Activity: An exact reproduction of the records is required, with all pictures omitted.

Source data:
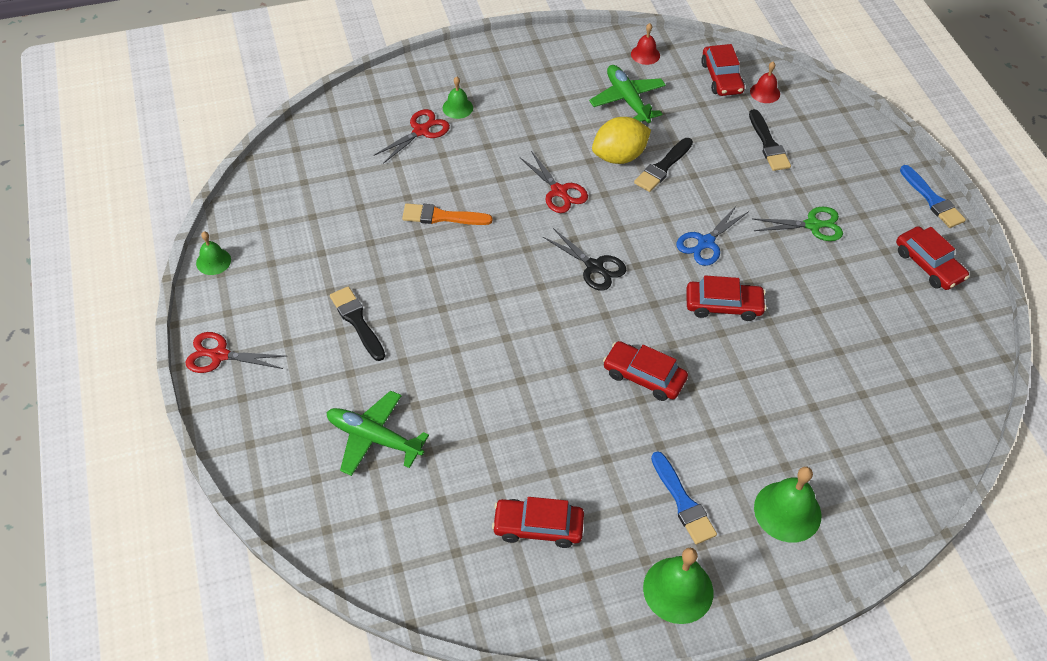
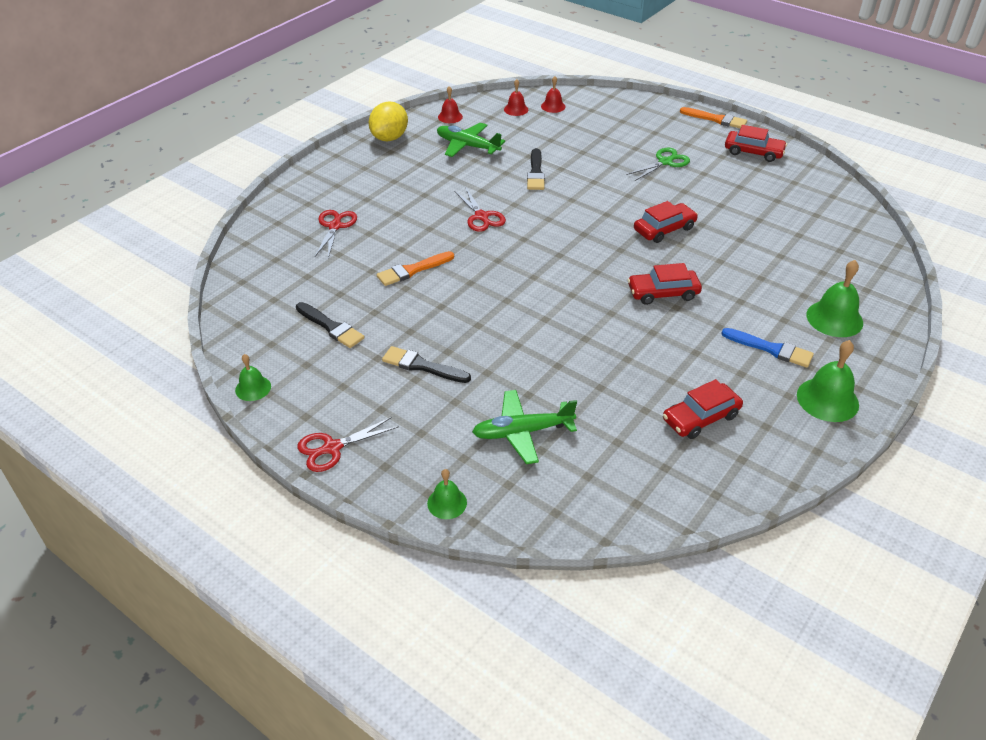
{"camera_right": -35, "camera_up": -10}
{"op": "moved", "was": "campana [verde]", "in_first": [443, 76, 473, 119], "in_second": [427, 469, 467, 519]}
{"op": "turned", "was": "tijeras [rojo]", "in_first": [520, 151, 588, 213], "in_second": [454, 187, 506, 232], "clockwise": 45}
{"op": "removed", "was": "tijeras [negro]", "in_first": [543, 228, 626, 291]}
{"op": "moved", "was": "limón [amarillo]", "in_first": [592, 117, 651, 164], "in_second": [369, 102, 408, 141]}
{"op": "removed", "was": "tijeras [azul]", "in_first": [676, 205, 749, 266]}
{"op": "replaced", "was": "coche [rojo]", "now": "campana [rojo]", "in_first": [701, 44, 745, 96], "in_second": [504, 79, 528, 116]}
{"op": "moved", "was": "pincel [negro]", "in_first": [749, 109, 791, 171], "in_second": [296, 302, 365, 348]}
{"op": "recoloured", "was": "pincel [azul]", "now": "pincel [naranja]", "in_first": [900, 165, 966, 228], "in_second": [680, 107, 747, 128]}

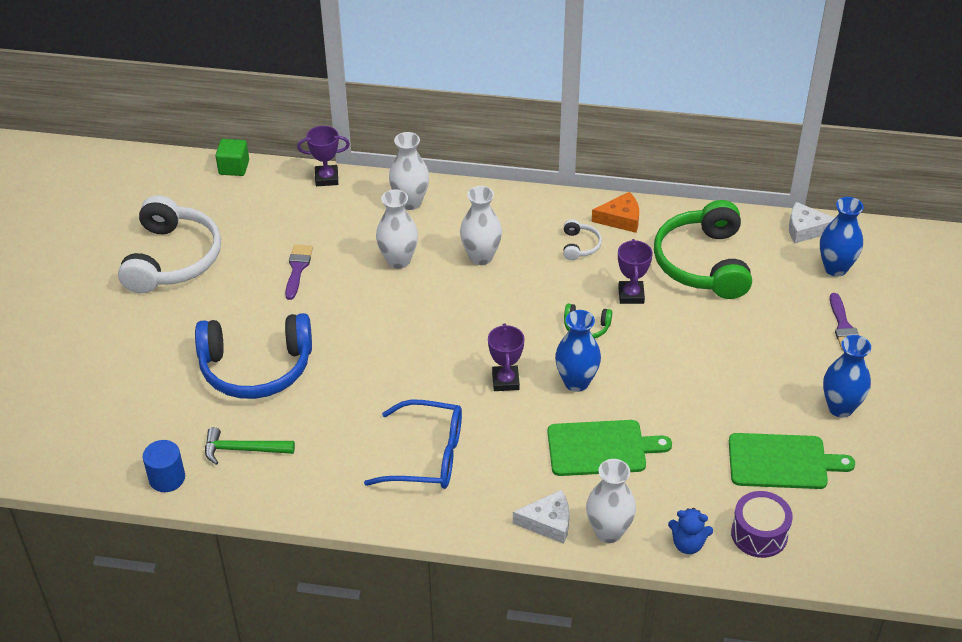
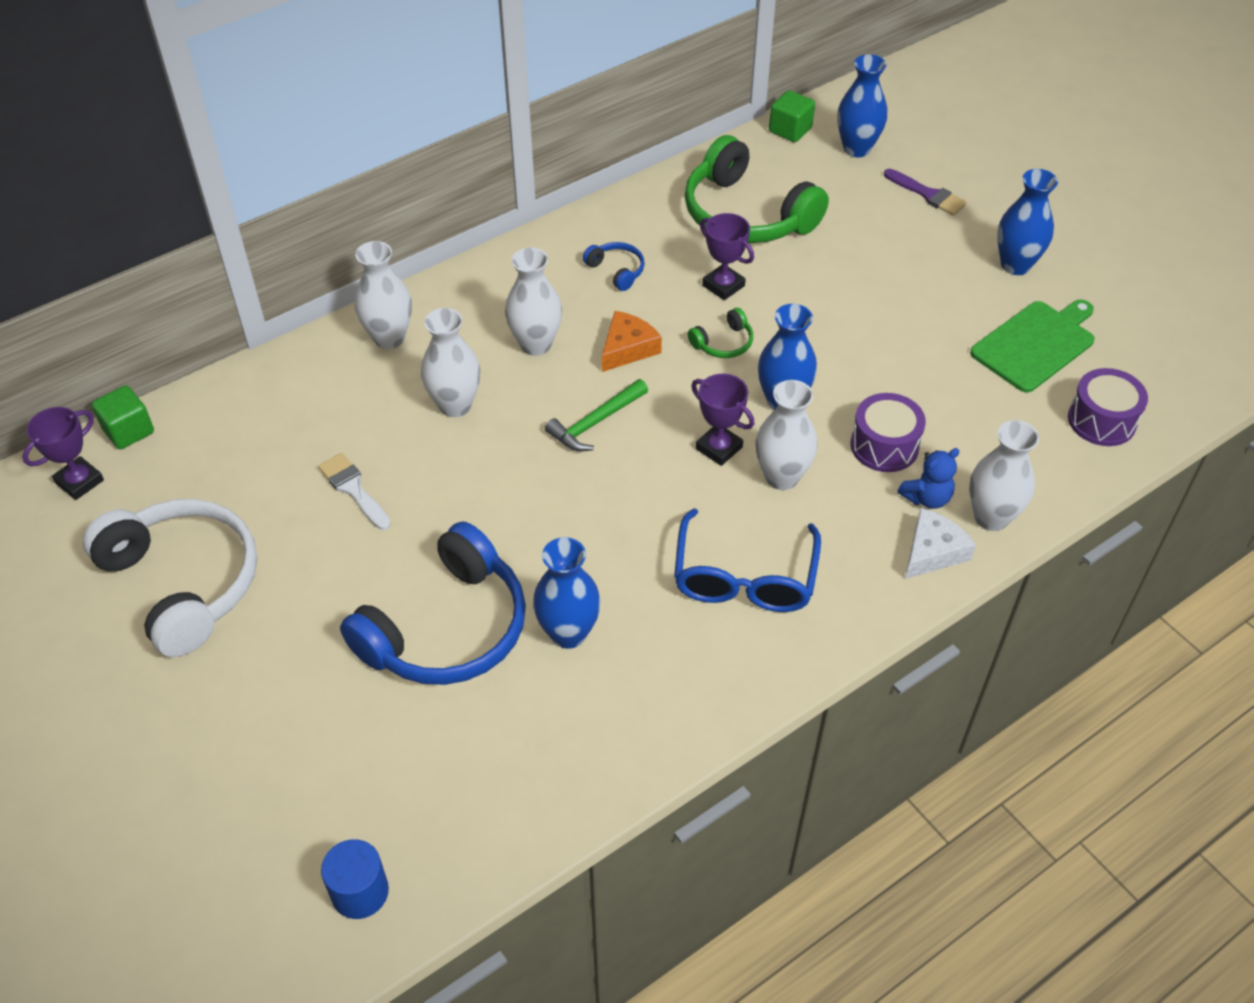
{"camera_right": -45, "camera_up": 5}
{"op": "moved", "was": "cilindro [azul]", "in_first": [143, 440, 185, 492], "in_second": [321, 839, 389, 919]}
{"op": "moved", "was": "martillo [verde]", "in_first": [205, 427, 295, 465], "in_second": [545, 379, 648, 452]}
{"op": "recoloured", "was": "pincel [morado]", "now": "pincel [blanco]", "in_first": [285, 244, 313, 300], "in_second": [318, 453, 391, 530]}
{"op": "moved", "was": "trofeo [morado]", "in_first": [297, 126, 350, 186], "in_second": [22, 407, 104, 500]}
{"op": "turned", "was": "gafas [azul]", "in_first": [364, 400, 462, 489], "in_second": [674, 508, 821, 612], "clockwise": 135}
{"op": "replaced", "was": "tabla de cortar [verde]", "now": "tambor [morado]", "in_first": [547, 420, 672, 476], "in_second": [851, 393, 926, 472]}
{"op": "recoloured", "was": "auriculares [blanco]", "now": "auriculares [azul]", "in_first": [563, 219, 602, 260], "in_second": [583, 242, 645, 291]}
{"op": "moved", "was": "queso [naranja]", "in_first": [591, 192, 639, 233], "in_second": [602, 311, 662, 372]}
{"op": "moved", "was": "osito [azul]", "in_first": [668, 508, 713, 554], "in_second": [898, 448, 960, 509]}
{"op": "replaced", "was": "queso [blanco]", "now": "cubo [verde]", "in_first": [789, 202, 835, 243], "in_second": [769, 90, 815, 142]}
{"op": "added", "now": "florero [azul]", "in_second": [533, 537, 601, 649]}
{"op": "added", "now": "florero [blanco]", "in_second": [755, 380, 818, 490]}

Your solution:
{"camera_right": -35, "camera_up": -10}
{"op": "moved", "was": "campana [verde]", "in_first": [443, 76, 473, 119], "in_second": [427, 469, 467, 519]}
{"op": "turned", "was": "tijeras [rojo]", "in_first": [520, 151, 588, 213], "in_second": [454, 187, 506, 232], "clockwise": 45}
{"op": "removed", "was": "tijeras [negro]", "in_first": [543, 228, 626, 291]}
{"op": "moved", "was": "limón [amarillo]", "in_first": [592, 117, 651, 164], "in_second": [369, 102, 408, 141]}
{"op": "removed", "was": "tijeras [azul]", "in_first": [676, 205, 749, 266]}
{"op": "replaced", "was": "coche [rojo]", "now": "campana [rojo]", "in_first": [701, 44, 745, 96], "in_second": [504, 79, 528, 116]}
{"op": "moved", "was": "pincel [negro]", "in_first": [749, 109, 791, 171], "in_second": [296, 302, 365, 348]}
{"op": "recoloured", "was": "pincel [azul]", "now": "pincel [naranja]", "in_first": [900, 165, 966, 228], "in_second": [680, 107, 747, 128]}

{"camera_right": -45, "camera_up": 5}
{"op": "moved", "was": "cilindro [azul]", "in_first": [143, 440, 185, 492], "in_second": [321, 839, 389, 919]}
{"op": "moved", "was": "martillo [verde]", "in_first": [205, 427, 295, 465], "in_second": [545, 379, 648, 452]}
{"op": "recoloured", "was": "pincel [morado]", "now": "pincel [blanco]", "in_first": [285, 244, 313, 300], "in_second": [318, 453, 391, 530]}
{"op": "moved", "was": "trofeo [morado]", "in_first": [297, 126, 350, 186], "in_second": [22, 407, 104, 500]}
{"op": "turned", "was": "gafas [azul]", "in_first": [364, 400, 462, 489], "in_second": [674, 508, 821, 612], "clockwise": 135}
{"op": "replaced", "was": "tabla de cortar [verde]", "now": "tambor [morado]", "in_first": [547, 420, 672, 476], "in_second": [851, 393, 926, 472]}
{"op": "recoloured", "was": "auriculares [blanco]", "now": "auriculares [azul]", "in_first": [563, 219, 602, 260], "in_second": [583, 242, 645, 291]}
{"op": "moved", "was": "queso [naranja]", "in_first": [591, 192, 639, 233], "in_second": [602, 311, 662, 372]}
{"op": "moved", "was": "osito [azul]", "in_first": [668, 508, 713, 554], "in_second": [898, 448, 960, 509]}
{"op": "replaced", "was": "queso [blanco]", "now": "cubo [verde]", "in_first": [789, 202, 835, 243], "in_second": [769, 90, 815, 142]}
{"op": "added", "now": "florero [azul]", "in_second": [533, 537, 601, 649]}
{"op": "added", "now": "florero [blanco]", "in_second": [755, 380, 818, 490]}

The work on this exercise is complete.